▸ Job
Turn all of the entries below into a numbered list, numbering each line and leaving out the blank ones.

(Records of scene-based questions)
::::::
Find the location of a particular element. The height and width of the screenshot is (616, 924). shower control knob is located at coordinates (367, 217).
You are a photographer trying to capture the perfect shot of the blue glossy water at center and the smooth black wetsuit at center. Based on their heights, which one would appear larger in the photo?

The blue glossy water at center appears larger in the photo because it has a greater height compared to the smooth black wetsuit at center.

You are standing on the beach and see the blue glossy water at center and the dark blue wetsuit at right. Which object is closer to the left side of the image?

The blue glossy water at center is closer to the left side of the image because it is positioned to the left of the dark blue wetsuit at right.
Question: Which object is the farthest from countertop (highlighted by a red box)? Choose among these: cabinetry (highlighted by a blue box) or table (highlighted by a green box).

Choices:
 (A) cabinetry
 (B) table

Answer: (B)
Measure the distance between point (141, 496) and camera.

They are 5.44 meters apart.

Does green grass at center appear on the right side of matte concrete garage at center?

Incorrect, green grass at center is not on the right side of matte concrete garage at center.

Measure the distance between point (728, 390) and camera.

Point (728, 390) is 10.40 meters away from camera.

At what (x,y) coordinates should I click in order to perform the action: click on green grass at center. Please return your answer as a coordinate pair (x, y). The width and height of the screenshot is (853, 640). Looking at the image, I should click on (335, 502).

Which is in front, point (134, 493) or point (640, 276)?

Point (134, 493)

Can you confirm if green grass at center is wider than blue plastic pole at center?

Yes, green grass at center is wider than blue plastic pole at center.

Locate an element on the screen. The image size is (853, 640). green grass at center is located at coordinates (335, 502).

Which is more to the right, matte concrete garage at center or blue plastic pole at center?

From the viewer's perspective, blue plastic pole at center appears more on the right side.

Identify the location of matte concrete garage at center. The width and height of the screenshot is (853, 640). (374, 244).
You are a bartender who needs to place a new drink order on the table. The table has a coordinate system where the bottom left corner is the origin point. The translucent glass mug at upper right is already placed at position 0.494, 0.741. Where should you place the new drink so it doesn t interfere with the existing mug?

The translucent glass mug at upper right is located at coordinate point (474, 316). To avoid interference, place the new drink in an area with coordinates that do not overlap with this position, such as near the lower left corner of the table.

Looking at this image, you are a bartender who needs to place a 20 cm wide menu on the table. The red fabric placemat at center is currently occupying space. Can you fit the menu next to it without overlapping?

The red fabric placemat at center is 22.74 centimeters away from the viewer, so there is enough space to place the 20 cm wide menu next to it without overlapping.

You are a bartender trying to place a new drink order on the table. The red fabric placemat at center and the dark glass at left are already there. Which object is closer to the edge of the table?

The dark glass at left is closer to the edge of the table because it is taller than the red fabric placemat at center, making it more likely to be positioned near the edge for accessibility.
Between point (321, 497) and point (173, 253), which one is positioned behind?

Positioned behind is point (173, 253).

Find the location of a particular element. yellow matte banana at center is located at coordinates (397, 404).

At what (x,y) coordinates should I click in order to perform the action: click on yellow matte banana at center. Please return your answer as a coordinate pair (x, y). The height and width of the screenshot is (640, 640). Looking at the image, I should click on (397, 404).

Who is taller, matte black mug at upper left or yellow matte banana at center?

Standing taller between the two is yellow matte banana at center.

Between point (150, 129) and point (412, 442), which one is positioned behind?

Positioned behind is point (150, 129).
::::::
▸ Solved exercise
1. Find the location of a particular element. The height and width of the screenshot is (616, 924). shower control knob is located at coordinates (367, 217).
2. You are a photographer trying to capture the perfect shot of the blue glossy water at center and the smooth black wetsuit at center. Based on their heights, which one would appear larger in the photo?
3. The blue glossy water at center appears larger in the photo because it has a greater height compared to the smooth black wetsuit at center.
4. You are standing on the beach and see the blue glossy water at center and the dark blue wetsuit at right. Which object is closer to the left side of the image?
5. The blue glossy water at center is closer to the left side of the image because it is positioned to the left of the dark blue wetsuit at right.
6. Question: Which object is the farthest from countertop (highlighted by a red box)? Choose among these: cabinetry (highlighted by a blue box) or table (highlighted by a green box).
7. Choices:
8.  (A) cabinetry
9.  (B) table
10. Answer: (B)
11. Measure the distance between point (141, 496) and camera.
12. They are 5.44 meters apart.
13. Does green grass at center appear on the right side of matte concrete garage at center?
14. Incorrect, green grass at center is not on the right side of matte concrete garage at center.
15. Measure the distance between point (728, 390) and camera.
16. Point (728, 390) is 10.40 meters away from camera.
17. At what (x,y) coordinates should I click in order to perform the action: click on green grass at center. Please return your answer as a coordinate pair (x, y). The width and height of the screenshot is (853, 640). Looking at the image, I should click on (335, 502).
18. Which is in front, point (134, 493) or point (640, 276)?
19. Point (134, 493)
20. Can you confirm if green grass at center is wider than blue plastic pole at center?
21. Yes, green grass at center is wider than blue plastic pole at center.
22. Locate an element on the screen. The image size is (853, 640). green grass at center is located at coordinates (335, 502).
23. Which is more to the right, matte concrete garage at center or blue plastic pole at center?
24. From the viewer's perspective, blue plastic pole at center appears more on the right side.
25. Identify the location of matte concrete garage at center. The width and height of the screenshot is (853, 640). (374, 244).
26. You are a bartender who needs to place a new drink order on the table. The table has a coordinate system where the bottom left corner is the origin point. The translucent glass mug at upper right is already placed at position 0.494, 0.741. Where should you place the new drink so it doesn t interfere with the existing mug?
27. The translucent glass mug at upper right is located at coordinate point (474, 316). To avoid interference, place the new drink in an area with coordinates that do not overlap with this position, such as near the lower left corner of the table.
28. Looking at this image, you are a bartender who needs to place a 20 cm wide menu on the table. The red fabric placemat at center is currently occupying space. Can you fit the menu next to it without overlapping?
29. The red fabric placemat at center is 22.74 centimeters away from the viewer, so there is enough space to place the 20 cm wide menu next to it without overlapping.
30. You are a bartender trying to place a new drink order on the table. The red fabric placemat at center and the dark glass at left are already there. Which object is closer to the edge of the table?
31. The dark glass at left is closer to the edge of the table because it is taller than the red fabric placemat at center, making it more likely to be positioned near the edge for accessibility.
32. Between point (321, 497) and point (173, 253), which one is positioned behind?
33. Positioned behind is point (173, 253).
34. Find the location of a particular element. yellow matte banana at center is located at coordinates (397, 404).
35. At what (x,y) coordinates should I click in order to perform the action: click on yellow matte banana at center. Please return your answer as a coordinate pair (x, y). The height and width of the screenshot is (640, 640). Looking at the image, I should click on (397, 404).
36. Who is taller, matte black mug at upper left or yellow matte banana at center?
37. Standing taller between the two is yellow matte banana at center.
38. Between point (150, 129) and point (412, 442), which one is positioned behind?
39. Positioned behind is point (150, 129).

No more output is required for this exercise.